Task description ▸
Could you restate the entries word for word, without the images?

Data records ▸
|---|

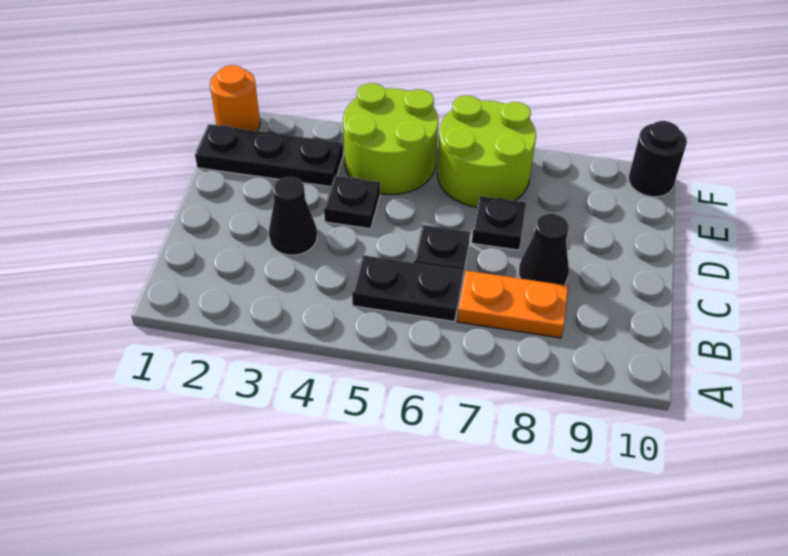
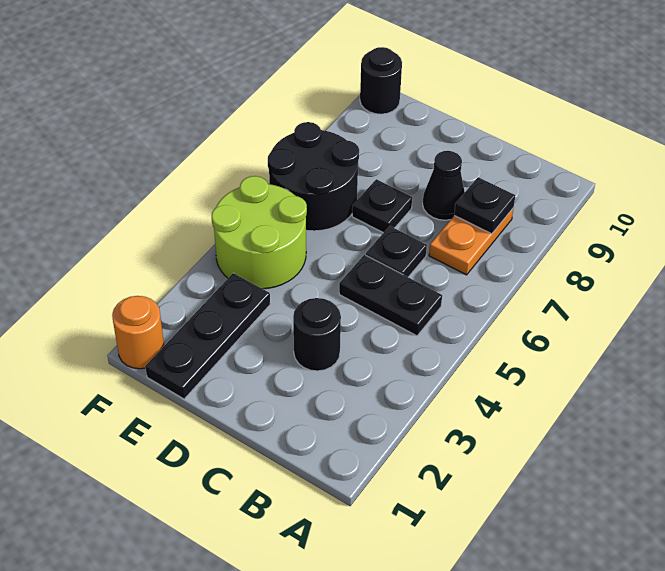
black plate B5:B6 level 1 -> black plate B5:C5 level 1
black cone C3 level 1 -> black round brick C3 level 1
black plate D4 level 1 -> black plate B8 level 2
lime round brick E6:F7 level 1 -> black round brick E6:F7 level 1

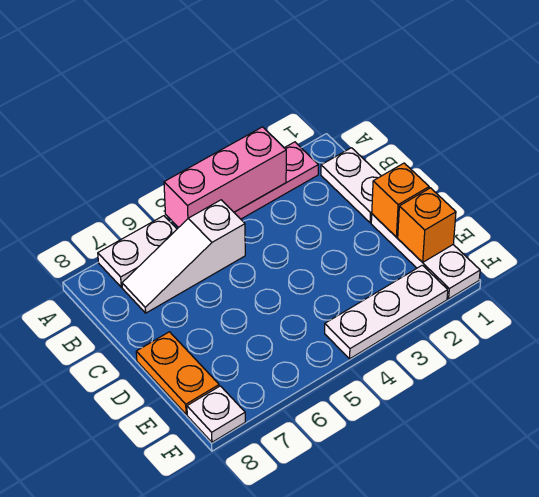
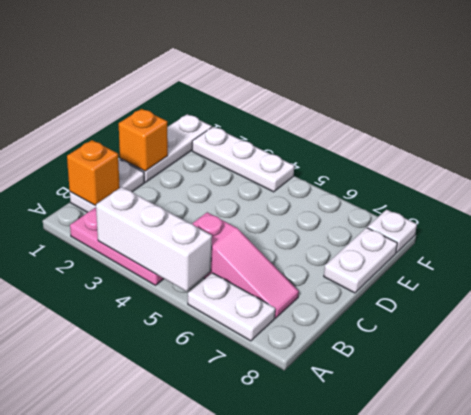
pink brick A3:A5 level 2 -> white brick A3:A5 level 2
white slope B5:B7 level 1 top 5 -> pink slope B5:B7 level 1 top 5
orange plate D8:E8 level 1 -> white plate D8:E8 level 1
orange brick E1 level 2 -> orange brick B1 level 2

|---|

Answer space ▸
black plate B5:B6 level 1 -> black plate B5:C5 level 1
black cone C3 level 1 -> black round brick C3 level 1
black plate D4 level 1 -> black plate B8 level 2
lime round brick E6:F7 level 1 -> black round brick E6:F7 level 1

pink brick A3:A5 level 2 -> white brick A3:A5 level 2
white slope B5:B7 level 1 top 5 -> pink slope B5:B7 level 1 top 5
orange plate D8:E8 level 1 -> white plate D8:E8 level 1
orange brick E1 level 2 -> orange brick B1 level 2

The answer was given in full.